Available data:

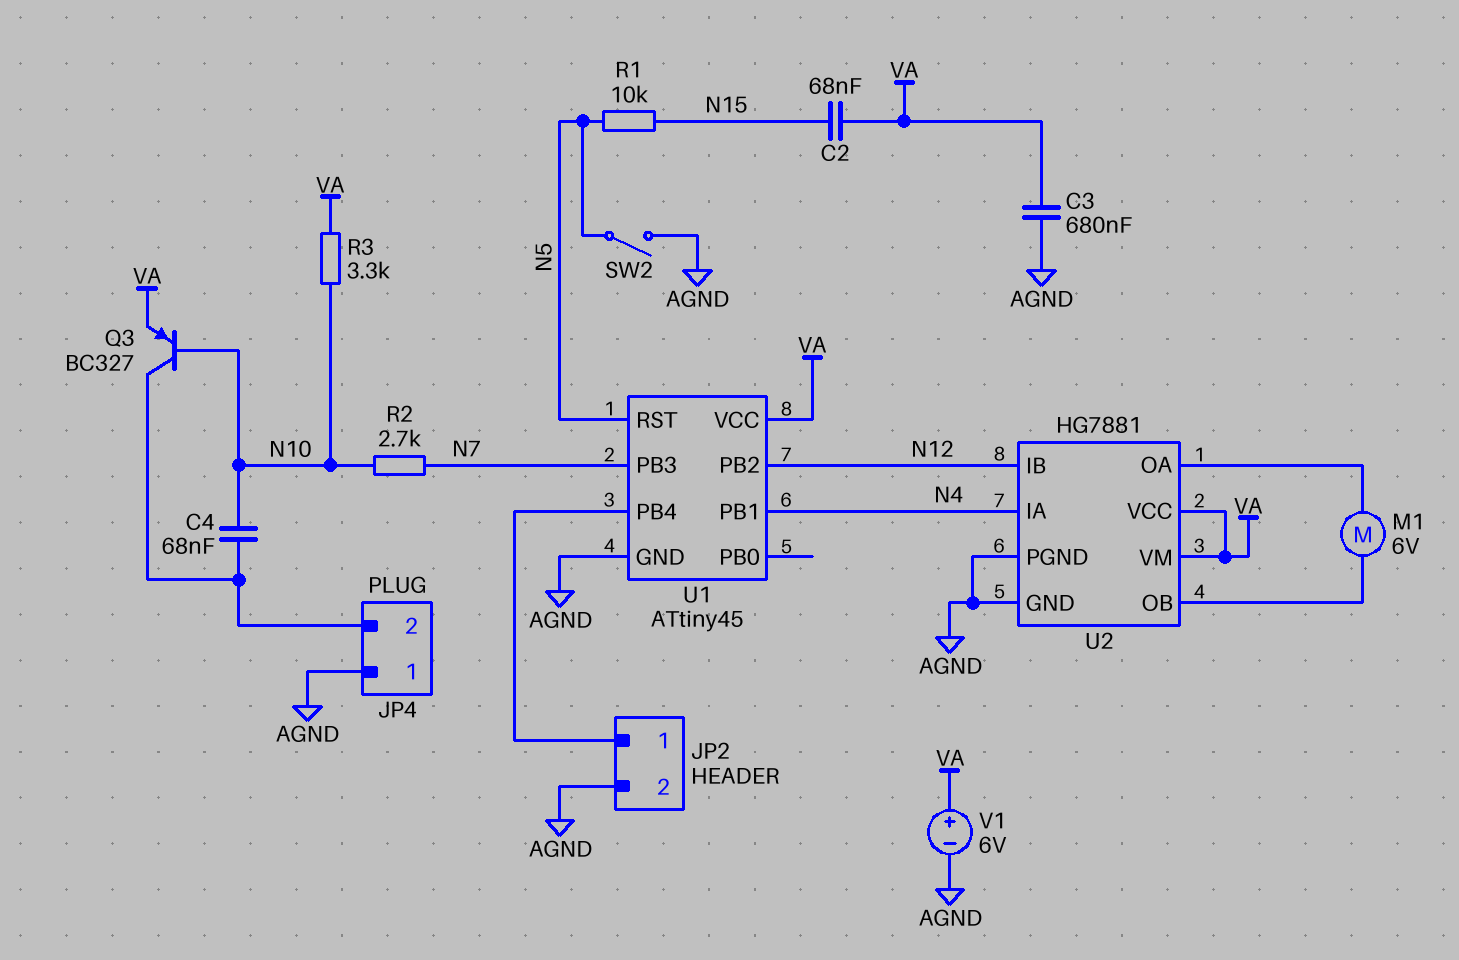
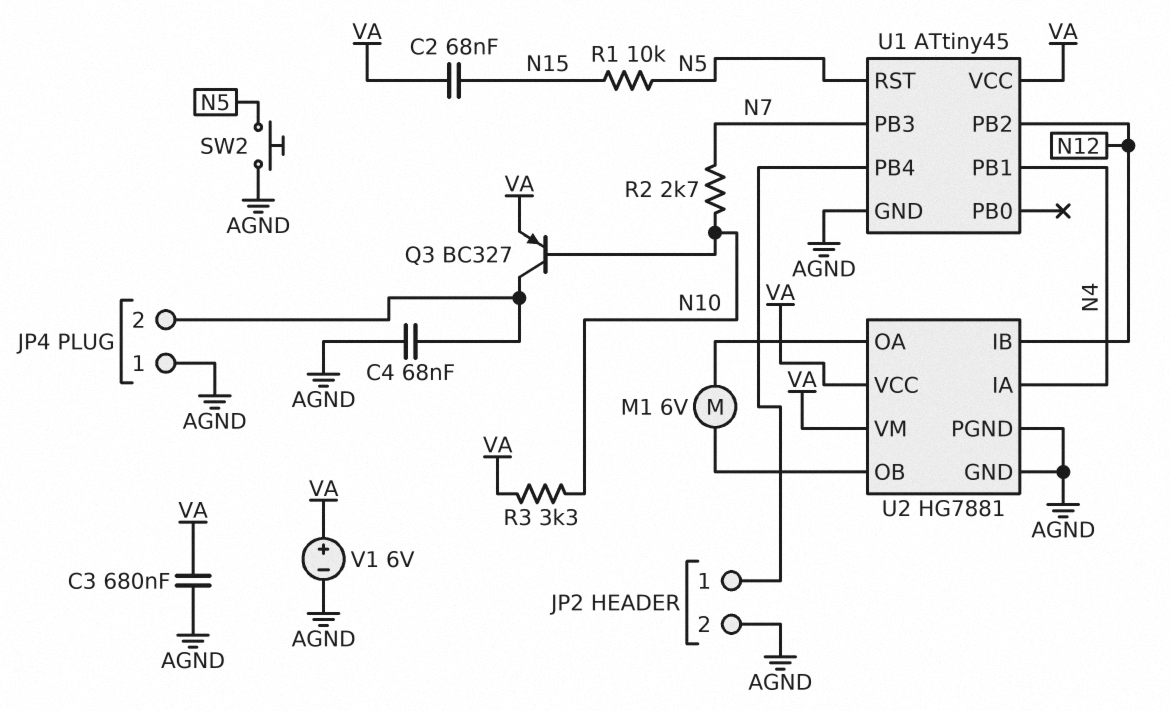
C4: 68nF (JP4/2, N10) -> 68nF (AGND, JP4/2)
SW2: switch (AGND, N5) -> button (AGND, N5)

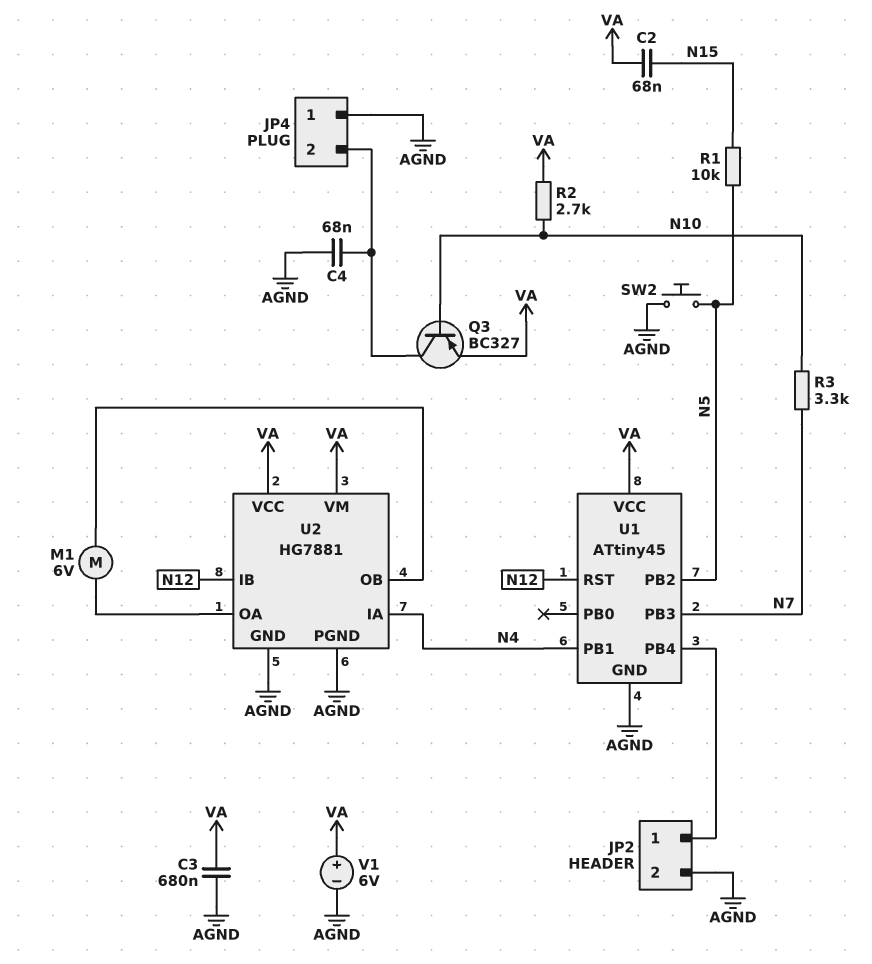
R2: 2.7k (N7, N10) -> 2.7k (N10, VA)
R3: 3.3k (N10, VA) -> 3.3k (N7, N10)
U1 pin PB2: N12 -> N5
U1 pin RST: N5 -> N12

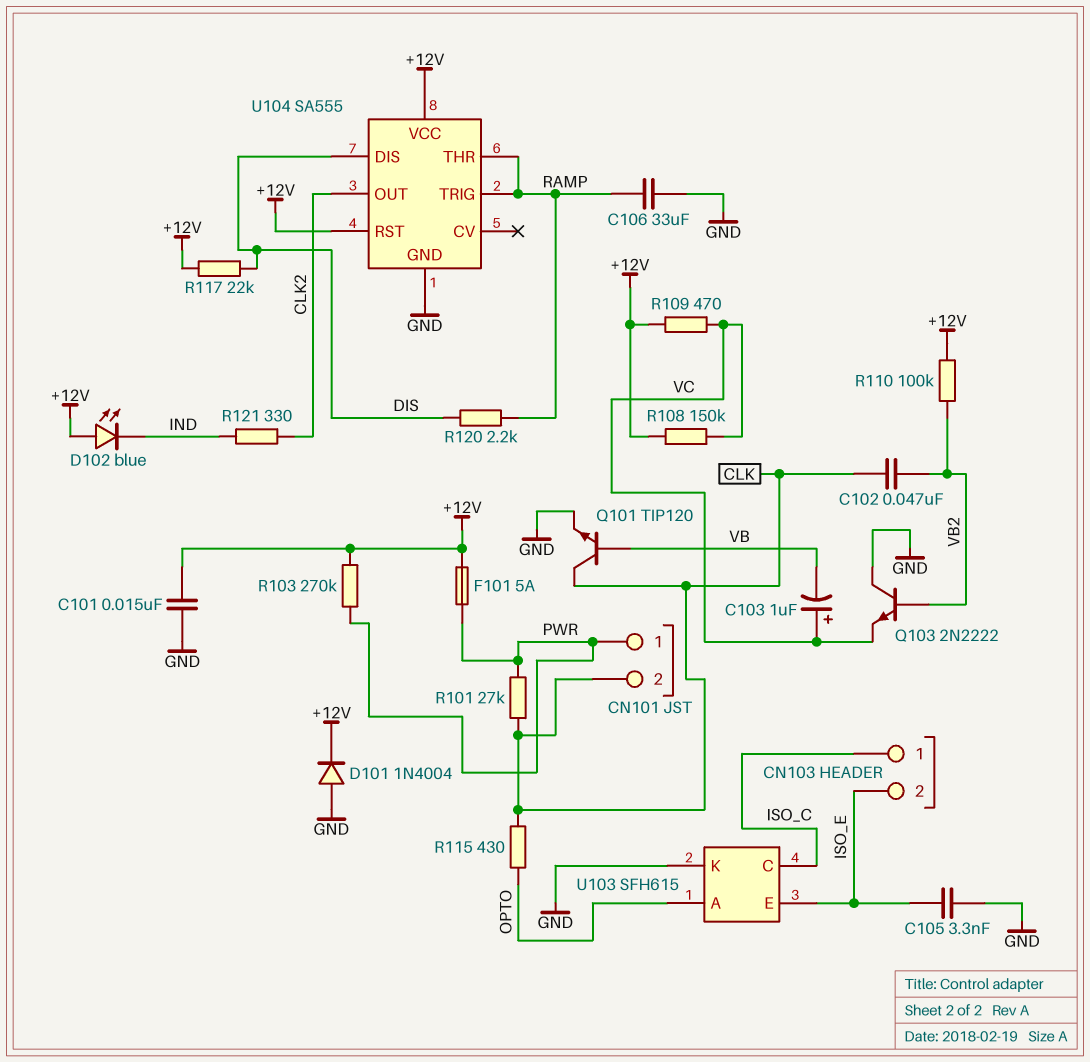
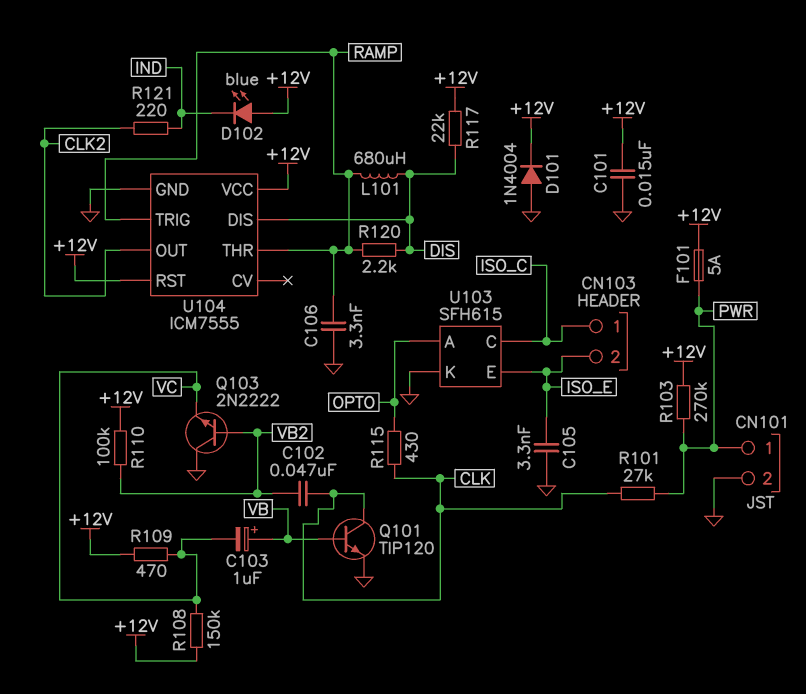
C103: 1uF (plus VC, minus VB) -> 1uF (plus VB, minus VC)
C106: 33uF (GND, RAMP) -> 3.3nF (GND, RAMP)
CN101 pin 2: CLK -> GND
L101: none -> 680uH (DIS, RAMP)
R121: 330 (CLK2, IND) -> 220 (CLK2, IND)
U104: SA555 -> ICM7555

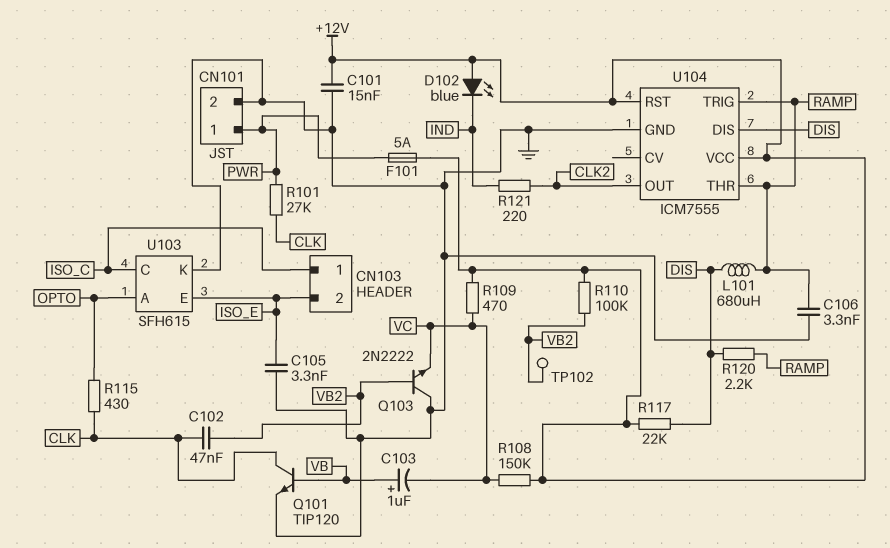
D101: diode 1N4004 (A GND, K +12V) -> none
R103: 270k (+12V, PWR) -> none
TP102: none -> test point (VB2)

What this task involves:
Note how many lines in the material hold the word "RAMP", and give that number by itself.

Written response:
2